Data extract start
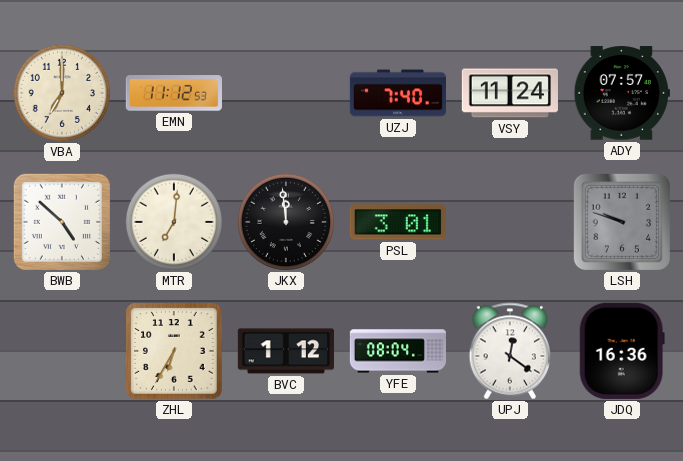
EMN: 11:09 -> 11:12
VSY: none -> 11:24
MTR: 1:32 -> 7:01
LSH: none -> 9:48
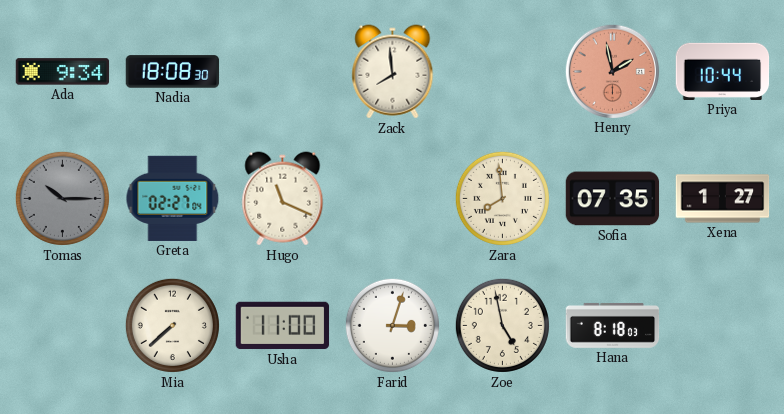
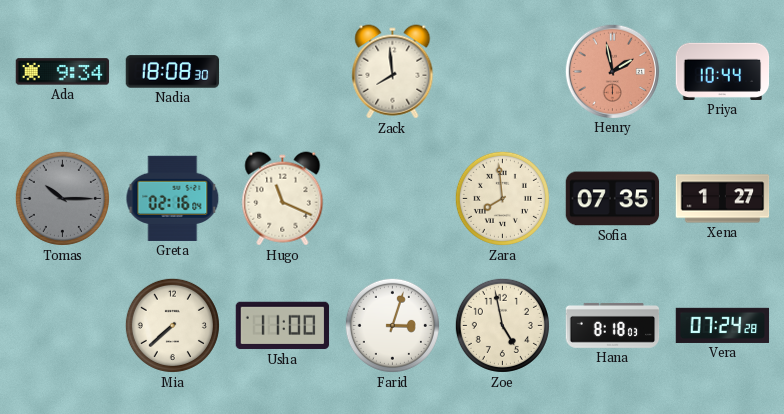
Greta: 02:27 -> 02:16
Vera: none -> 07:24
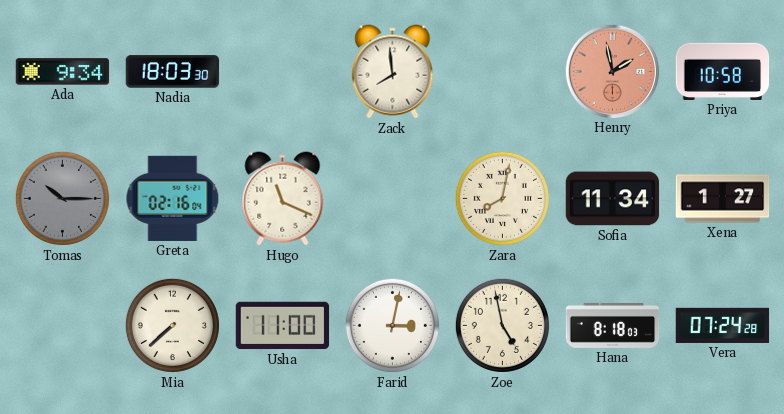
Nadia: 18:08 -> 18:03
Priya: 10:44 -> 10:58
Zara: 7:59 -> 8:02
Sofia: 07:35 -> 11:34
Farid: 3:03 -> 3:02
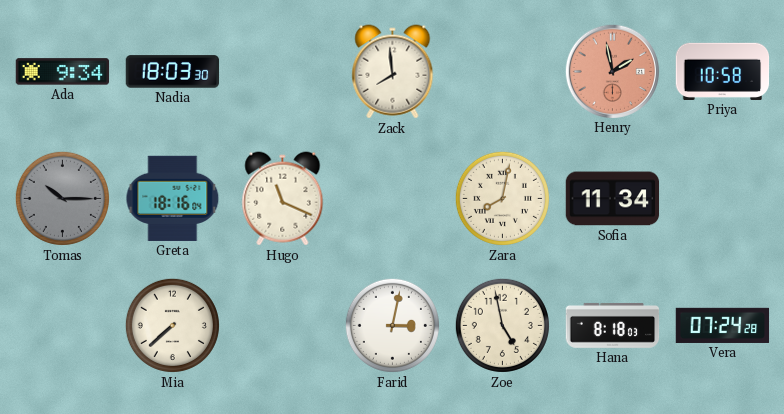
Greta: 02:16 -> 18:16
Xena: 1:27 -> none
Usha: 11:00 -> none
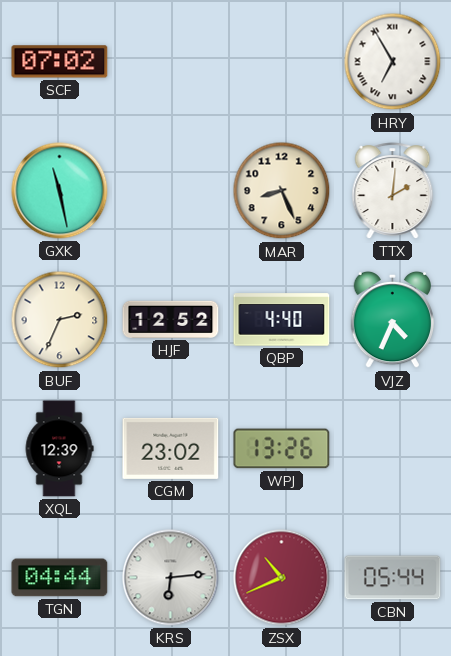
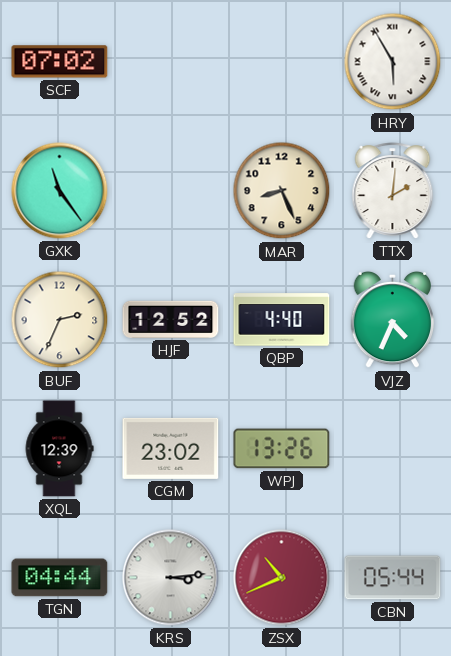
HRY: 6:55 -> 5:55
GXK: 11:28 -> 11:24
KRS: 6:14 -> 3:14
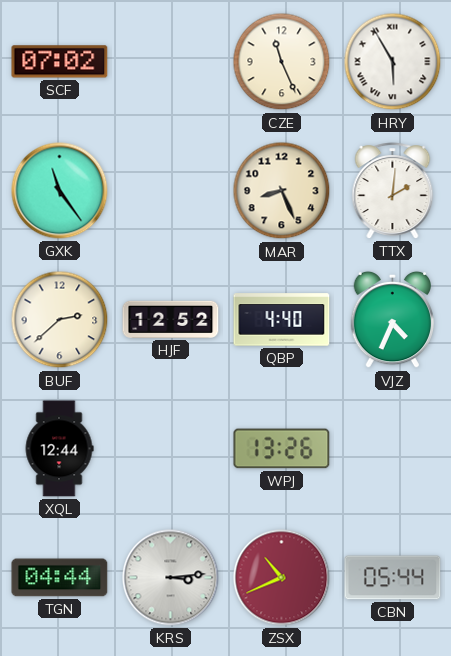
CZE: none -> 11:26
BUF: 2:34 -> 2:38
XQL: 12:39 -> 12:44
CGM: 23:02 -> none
Data extract end
_Written exercise_
Write out all the material above again, substituting "blank" for every "none" and keeping everything else unchanged. Leave the pictures out.

_Written response_
EMN: 11:09 -> 11:12
VSY: blank -> 11:24
MTR: 1:32 -> 7:01
LSH: blank -> 9:48
Greta: 02:27 -> 02:16
Vera: blank -> 07:24
Nadia: 18:08 -> 18:03
Priya: 10:44 -> 10:58
Zara: 7:59 -> 8:02
Sofia: 07:35 -> 11:34
Farid: 3:03 -> 3:02
Greta: 02:16 -> 18:16
Xena: 1:27 -> blank
Usha: 11:00 -> blank
HRY: 6:55 -> 5:55
GXK: 11:28 -> 11:24
KRS: 6:14 -> 3:14
CZE: blank -> 11:26
BUF: 2:34 -> 2:38
XQL: 12:39 -> 12:44
CGM: 23:02 -> blank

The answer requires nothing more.